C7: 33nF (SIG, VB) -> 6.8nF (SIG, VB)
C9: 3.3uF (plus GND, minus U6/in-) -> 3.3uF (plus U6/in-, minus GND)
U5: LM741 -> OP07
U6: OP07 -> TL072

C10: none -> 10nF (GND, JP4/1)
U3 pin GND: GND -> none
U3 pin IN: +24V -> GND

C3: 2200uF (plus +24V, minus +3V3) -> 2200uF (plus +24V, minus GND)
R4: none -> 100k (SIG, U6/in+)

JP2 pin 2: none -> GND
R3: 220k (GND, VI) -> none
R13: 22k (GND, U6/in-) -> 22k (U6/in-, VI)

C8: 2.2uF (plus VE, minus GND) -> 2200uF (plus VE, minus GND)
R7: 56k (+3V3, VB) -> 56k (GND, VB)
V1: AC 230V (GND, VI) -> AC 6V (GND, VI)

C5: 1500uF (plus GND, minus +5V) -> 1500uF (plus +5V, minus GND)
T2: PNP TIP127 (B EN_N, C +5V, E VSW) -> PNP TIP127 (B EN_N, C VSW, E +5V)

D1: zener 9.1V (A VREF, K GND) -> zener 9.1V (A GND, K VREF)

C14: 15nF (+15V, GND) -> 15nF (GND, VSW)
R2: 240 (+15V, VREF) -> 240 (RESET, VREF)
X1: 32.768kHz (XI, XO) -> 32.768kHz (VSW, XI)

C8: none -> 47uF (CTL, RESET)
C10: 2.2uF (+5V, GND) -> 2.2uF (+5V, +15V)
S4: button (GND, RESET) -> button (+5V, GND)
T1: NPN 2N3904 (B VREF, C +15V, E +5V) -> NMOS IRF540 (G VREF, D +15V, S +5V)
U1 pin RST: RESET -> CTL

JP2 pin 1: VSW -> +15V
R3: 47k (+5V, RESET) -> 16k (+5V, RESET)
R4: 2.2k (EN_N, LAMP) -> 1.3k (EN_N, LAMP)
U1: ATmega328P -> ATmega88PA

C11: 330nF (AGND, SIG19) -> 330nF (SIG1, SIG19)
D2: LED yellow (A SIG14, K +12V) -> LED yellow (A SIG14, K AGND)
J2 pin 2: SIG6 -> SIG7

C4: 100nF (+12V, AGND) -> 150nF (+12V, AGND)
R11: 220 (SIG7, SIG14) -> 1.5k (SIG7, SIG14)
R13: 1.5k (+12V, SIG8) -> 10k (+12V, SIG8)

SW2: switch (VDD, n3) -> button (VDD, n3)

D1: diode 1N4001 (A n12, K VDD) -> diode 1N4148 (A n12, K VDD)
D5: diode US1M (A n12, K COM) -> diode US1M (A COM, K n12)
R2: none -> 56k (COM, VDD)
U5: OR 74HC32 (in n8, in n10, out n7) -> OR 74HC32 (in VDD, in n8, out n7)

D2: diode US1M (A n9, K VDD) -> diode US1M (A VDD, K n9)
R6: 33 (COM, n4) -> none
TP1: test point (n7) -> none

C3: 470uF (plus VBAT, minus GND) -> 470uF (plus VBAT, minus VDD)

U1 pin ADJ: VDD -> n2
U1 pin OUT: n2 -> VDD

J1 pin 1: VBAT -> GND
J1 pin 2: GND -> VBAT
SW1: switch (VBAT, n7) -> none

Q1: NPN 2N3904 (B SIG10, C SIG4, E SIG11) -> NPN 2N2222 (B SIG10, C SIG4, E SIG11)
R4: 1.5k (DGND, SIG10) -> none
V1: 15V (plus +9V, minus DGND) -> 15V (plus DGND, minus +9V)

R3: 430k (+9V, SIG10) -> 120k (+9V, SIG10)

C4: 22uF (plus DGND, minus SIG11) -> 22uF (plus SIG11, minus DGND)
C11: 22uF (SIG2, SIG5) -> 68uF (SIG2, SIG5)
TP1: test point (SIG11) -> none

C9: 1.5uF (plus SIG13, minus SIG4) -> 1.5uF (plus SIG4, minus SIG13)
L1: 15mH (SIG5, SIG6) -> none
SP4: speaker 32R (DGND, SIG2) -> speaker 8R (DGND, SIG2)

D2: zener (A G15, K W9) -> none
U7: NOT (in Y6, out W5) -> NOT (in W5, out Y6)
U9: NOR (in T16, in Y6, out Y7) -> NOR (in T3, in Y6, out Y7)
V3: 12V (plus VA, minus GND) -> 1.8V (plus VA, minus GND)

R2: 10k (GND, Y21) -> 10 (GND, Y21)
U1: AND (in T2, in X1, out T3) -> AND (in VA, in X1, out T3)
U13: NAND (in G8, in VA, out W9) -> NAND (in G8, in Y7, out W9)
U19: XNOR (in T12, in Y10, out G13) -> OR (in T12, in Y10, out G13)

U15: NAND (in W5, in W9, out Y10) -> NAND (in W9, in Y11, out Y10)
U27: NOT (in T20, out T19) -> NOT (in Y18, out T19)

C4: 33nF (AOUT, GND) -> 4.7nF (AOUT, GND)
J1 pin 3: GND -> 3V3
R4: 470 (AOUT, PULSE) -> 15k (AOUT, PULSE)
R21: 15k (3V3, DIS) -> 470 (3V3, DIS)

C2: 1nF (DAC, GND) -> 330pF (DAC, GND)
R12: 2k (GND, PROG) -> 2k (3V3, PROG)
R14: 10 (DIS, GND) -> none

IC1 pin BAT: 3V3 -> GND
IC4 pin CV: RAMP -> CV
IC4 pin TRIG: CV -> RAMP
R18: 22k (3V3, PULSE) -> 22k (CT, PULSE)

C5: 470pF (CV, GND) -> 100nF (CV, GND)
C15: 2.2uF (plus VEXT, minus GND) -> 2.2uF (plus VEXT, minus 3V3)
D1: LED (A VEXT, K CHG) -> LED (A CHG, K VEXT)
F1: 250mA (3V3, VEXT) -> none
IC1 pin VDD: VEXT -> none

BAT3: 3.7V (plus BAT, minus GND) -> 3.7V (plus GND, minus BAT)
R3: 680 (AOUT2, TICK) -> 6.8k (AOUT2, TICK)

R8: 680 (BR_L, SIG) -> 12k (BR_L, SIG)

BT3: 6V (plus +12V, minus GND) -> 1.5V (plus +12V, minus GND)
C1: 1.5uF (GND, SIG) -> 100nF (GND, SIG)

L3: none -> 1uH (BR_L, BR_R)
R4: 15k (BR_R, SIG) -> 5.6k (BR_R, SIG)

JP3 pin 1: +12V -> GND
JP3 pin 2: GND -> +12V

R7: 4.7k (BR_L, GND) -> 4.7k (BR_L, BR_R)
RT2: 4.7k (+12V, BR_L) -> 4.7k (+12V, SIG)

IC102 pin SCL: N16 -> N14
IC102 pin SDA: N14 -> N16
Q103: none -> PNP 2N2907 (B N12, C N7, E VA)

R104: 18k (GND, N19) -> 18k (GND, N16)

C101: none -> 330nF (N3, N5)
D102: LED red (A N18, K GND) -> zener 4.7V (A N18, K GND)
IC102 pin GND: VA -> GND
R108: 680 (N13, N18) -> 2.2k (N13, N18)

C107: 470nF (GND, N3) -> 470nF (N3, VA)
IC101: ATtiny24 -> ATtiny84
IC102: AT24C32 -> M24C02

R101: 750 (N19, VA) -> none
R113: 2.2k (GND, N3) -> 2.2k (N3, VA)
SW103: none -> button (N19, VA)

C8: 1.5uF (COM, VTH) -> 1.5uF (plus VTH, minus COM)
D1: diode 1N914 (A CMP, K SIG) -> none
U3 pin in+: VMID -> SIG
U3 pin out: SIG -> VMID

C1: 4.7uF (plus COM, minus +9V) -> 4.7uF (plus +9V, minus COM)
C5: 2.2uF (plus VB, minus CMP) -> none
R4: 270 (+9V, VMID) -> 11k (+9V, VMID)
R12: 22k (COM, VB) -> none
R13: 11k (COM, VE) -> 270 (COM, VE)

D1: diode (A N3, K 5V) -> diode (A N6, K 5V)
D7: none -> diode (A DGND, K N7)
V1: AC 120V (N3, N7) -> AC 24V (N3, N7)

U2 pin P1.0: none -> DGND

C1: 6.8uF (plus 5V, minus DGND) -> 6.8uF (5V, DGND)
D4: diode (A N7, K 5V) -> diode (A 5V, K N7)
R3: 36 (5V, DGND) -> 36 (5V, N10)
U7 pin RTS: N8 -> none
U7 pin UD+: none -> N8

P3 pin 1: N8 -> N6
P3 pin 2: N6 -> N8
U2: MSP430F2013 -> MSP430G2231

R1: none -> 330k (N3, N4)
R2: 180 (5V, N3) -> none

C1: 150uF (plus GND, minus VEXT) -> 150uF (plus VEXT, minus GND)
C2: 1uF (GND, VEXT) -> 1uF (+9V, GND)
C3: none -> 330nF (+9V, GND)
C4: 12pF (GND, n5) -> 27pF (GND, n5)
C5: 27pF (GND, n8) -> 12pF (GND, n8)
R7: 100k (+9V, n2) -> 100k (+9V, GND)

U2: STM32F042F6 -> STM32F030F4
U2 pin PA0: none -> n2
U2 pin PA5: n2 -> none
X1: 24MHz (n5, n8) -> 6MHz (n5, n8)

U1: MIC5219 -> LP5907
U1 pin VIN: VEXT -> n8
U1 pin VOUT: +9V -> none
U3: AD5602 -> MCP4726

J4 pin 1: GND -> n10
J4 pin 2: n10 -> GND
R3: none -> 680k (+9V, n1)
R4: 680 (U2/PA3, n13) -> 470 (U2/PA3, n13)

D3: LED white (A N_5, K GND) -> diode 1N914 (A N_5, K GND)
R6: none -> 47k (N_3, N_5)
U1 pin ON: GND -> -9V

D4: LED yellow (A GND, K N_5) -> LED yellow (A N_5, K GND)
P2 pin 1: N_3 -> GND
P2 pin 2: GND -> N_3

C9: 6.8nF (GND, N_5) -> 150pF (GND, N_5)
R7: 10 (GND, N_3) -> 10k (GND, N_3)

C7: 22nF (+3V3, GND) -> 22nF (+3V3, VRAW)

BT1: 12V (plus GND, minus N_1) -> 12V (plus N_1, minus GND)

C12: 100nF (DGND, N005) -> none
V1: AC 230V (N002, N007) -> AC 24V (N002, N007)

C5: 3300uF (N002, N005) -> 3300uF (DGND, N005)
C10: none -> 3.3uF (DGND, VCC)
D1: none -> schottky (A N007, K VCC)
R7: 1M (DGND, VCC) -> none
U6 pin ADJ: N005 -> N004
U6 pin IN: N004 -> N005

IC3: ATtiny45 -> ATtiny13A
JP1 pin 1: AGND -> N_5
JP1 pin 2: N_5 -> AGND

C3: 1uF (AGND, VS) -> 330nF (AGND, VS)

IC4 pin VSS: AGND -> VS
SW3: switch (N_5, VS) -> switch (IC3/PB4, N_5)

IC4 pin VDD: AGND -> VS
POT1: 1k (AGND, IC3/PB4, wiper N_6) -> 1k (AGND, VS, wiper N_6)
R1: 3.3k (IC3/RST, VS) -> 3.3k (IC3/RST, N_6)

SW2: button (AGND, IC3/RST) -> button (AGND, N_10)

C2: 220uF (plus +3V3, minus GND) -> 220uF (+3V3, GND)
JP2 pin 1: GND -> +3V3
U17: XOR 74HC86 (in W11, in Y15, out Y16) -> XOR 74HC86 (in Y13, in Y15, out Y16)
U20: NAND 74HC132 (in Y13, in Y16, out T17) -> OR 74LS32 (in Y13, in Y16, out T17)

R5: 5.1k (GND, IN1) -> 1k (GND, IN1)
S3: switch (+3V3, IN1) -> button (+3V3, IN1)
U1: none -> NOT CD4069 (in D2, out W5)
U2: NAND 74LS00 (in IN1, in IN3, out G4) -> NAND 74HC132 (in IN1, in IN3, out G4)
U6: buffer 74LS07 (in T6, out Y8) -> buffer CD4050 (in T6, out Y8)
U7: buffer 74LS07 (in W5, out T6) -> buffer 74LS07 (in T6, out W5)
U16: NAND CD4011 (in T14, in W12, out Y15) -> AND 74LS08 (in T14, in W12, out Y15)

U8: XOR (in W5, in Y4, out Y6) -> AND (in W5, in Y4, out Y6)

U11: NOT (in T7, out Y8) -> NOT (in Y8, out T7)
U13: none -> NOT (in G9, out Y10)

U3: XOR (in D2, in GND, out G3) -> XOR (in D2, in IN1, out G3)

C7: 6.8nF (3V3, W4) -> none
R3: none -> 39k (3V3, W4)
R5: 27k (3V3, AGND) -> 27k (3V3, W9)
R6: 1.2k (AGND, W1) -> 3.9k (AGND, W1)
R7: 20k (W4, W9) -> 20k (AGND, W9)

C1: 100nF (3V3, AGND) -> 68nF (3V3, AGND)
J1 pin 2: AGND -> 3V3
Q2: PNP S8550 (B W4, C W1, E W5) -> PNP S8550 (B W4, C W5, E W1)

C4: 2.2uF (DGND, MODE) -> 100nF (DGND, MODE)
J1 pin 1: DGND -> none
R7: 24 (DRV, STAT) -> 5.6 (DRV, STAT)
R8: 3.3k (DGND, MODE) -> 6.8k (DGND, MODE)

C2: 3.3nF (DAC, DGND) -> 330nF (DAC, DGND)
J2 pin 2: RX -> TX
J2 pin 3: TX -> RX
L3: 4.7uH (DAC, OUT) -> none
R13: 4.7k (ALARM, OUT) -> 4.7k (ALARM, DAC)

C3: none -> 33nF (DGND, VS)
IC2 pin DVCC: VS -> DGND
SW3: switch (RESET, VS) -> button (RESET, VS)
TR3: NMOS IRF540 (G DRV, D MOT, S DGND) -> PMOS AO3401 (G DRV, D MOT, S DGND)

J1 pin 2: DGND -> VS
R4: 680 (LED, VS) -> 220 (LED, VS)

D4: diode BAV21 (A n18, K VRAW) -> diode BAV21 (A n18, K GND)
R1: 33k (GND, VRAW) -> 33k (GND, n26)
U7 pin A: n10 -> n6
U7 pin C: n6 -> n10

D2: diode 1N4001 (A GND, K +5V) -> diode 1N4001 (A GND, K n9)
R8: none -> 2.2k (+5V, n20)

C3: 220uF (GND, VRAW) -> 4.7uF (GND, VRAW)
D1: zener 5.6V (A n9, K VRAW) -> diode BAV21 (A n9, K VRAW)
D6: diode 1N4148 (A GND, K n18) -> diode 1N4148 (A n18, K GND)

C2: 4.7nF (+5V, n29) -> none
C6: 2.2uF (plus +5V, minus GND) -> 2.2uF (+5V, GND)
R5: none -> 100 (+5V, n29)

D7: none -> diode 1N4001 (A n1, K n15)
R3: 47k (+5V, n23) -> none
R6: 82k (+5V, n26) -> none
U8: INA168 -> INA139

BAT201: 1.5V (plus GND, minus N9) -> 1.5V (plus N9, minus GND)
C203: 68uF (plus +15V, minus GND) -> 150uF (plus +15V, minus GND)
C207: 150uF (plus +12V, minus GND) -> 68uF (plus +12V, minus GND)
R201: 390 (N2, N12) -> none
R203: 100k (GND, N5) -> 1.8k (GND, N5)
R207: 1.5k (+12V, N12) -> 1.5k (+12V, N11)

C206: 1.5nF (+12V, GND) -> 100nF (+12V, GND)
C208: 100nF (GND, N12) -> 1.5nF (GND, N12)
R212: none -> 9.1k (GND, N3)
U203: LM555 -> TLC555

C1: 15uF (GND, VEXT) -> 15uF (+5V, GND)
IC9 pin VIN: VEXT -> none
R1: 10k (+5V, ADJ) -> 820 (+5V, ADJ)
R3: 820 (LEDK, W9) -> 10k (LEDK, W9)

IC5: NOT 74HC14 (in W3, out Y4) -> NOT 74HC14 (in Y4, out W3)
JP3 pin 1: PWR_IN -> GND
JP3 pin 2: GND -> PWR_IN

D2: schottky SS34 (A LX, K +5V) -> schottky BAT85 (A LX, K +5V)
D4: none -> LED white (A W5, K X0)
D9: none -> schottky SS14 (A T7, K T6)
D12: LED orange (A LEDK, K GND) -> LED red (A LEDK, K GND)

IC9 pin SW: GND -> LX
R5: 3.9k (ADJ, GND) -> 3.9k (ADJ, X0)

## [PROMPT]
Please write out, exactly as they appear above, only the lines in the stretch from the line with "C10: 2.2uF (+5V, GND) -> 2.2uF (+5V, +15V)" through the line with "U1: ATmega328P -> ATmega88PA".

## [WRITTEN RESPONSE]
C10: 2.2uF (+5V, GND) -> 2.2uF (+5V, +15V)
S4: button (GND, RESET) -> button (+5V, GND)
T1: NPN 2N3904 (B VREF, C +15V, E +5V) -> NMOS IRF540 (G VREF, D +15V, S +5V)
U1 pin RST: RESET -> CTL

JP2 pin 1: VSW -> +15V
R3: 47k (+5V, RESET) -> 16k (+5V, RESET)
R4: 2.2k (EN_N, LAMP) -> 1.3k (EN_N, LAMP)
U1: ATmega328P -> ATmega88PA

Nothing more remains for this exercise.